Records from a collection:
☆ ☆ ☆ ☆ ☆ ☆ ☆

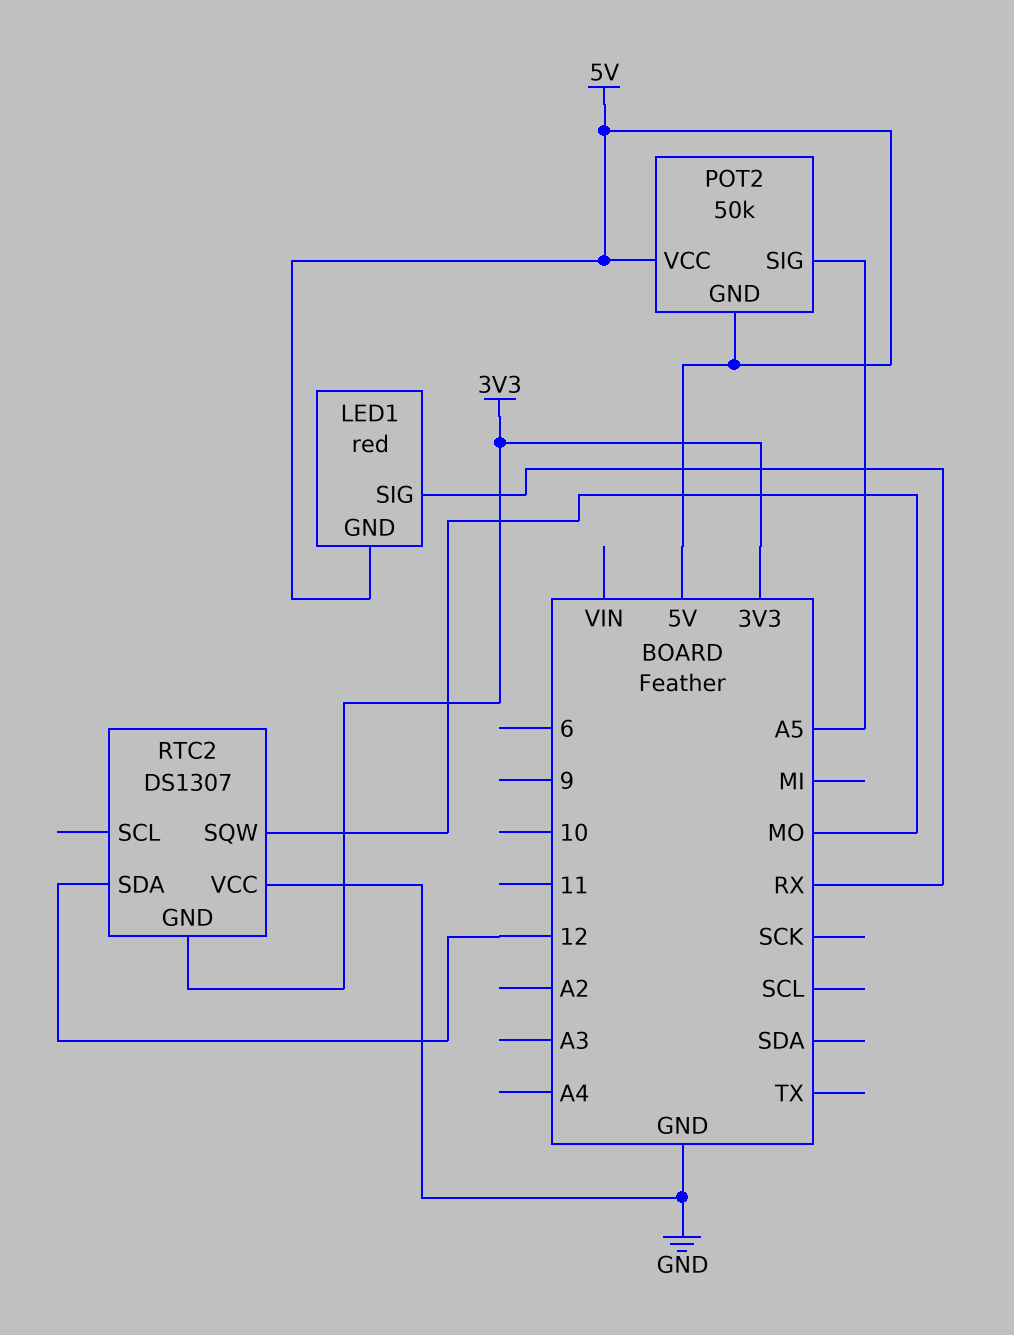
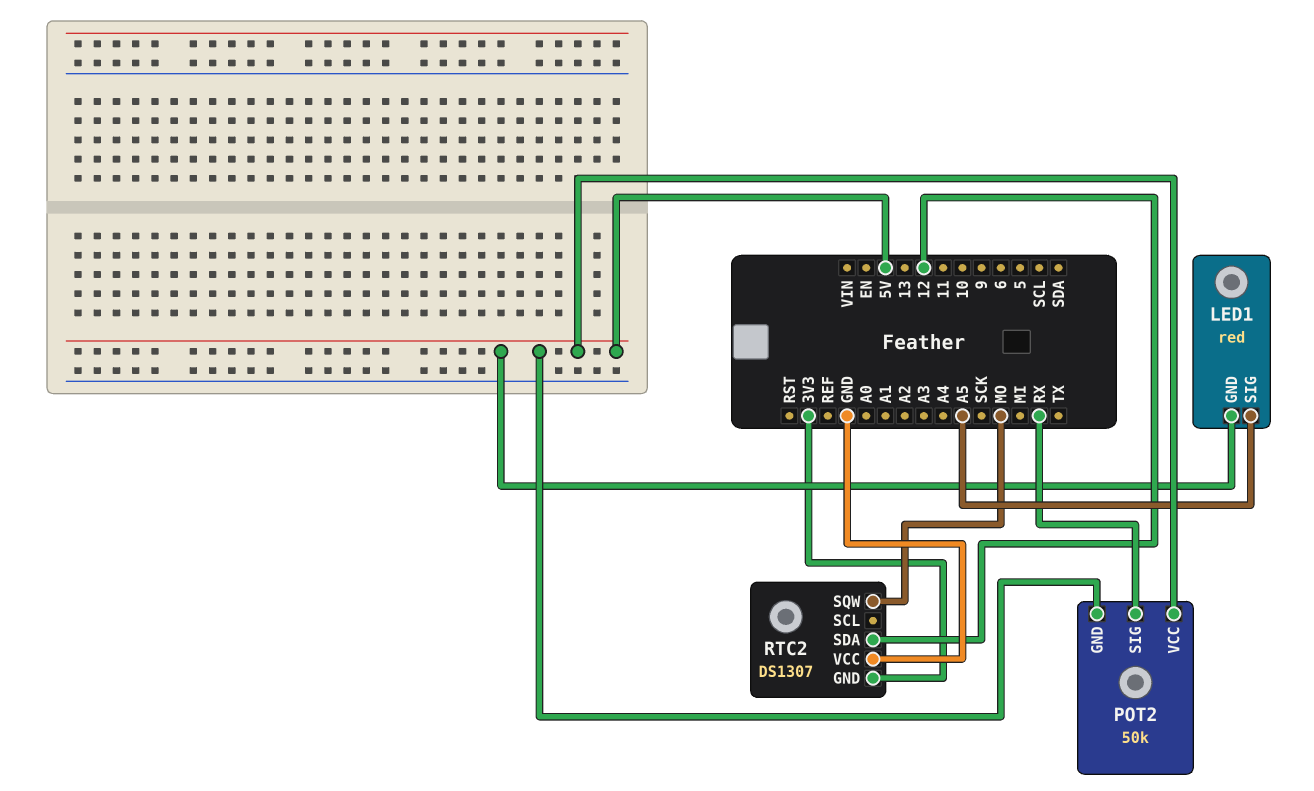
LED1 pin SIG: RX -> A5
POT2 pin SIG: A5 -> RX

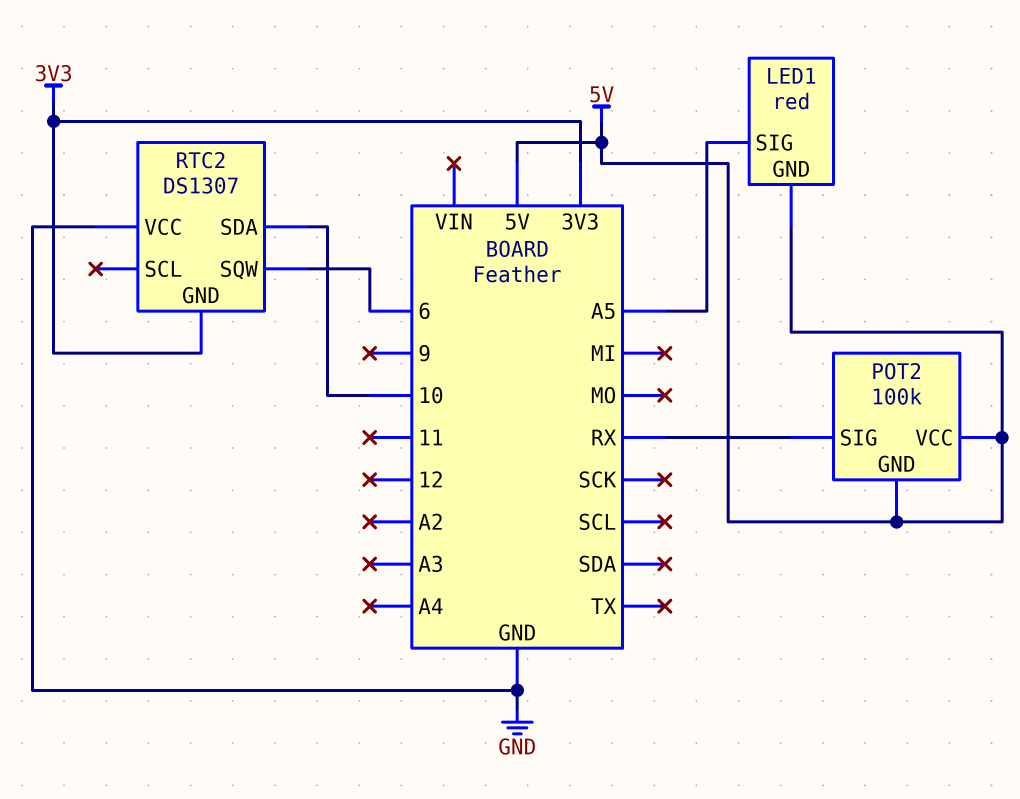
POT2: 50k -> 100k
RTC2 pin SDA: 12 -> 10
RTC2 pin SQW: MO -> 6

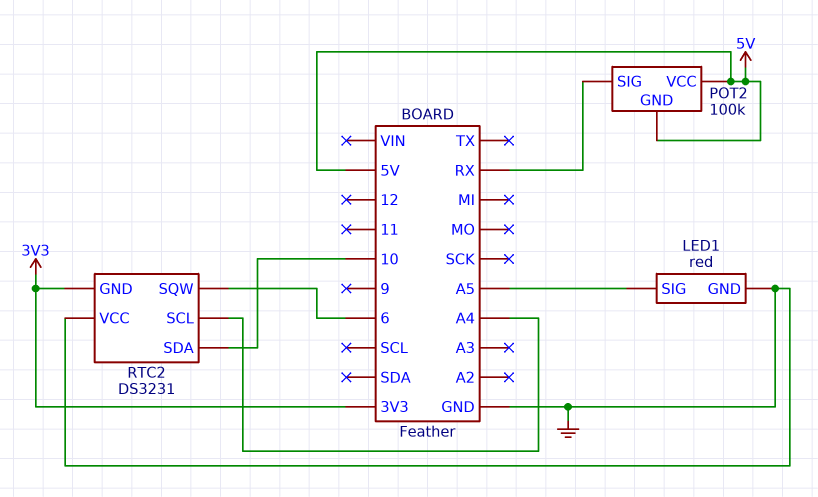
LED1 pin GND: 5V -> GND
RTC2: DS1307 -> DS3231
RTC2 pin SCL: none -> A4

☆ ☆ ☆ ☆ ☆ ☆ ☆

Task requirements: All lines from the one containing "RTC2 pin SQW: MO -> 6" through the end of the data are to be written out exactly, with nothing added; skip the pictures.

Output of the exercise:
RTC2 pin SQW: MO -> 6

LED1 pin GND: 5V -> GND
RTC2: DS1307 -> DS3231
RTC2 pin SCL: none -> A4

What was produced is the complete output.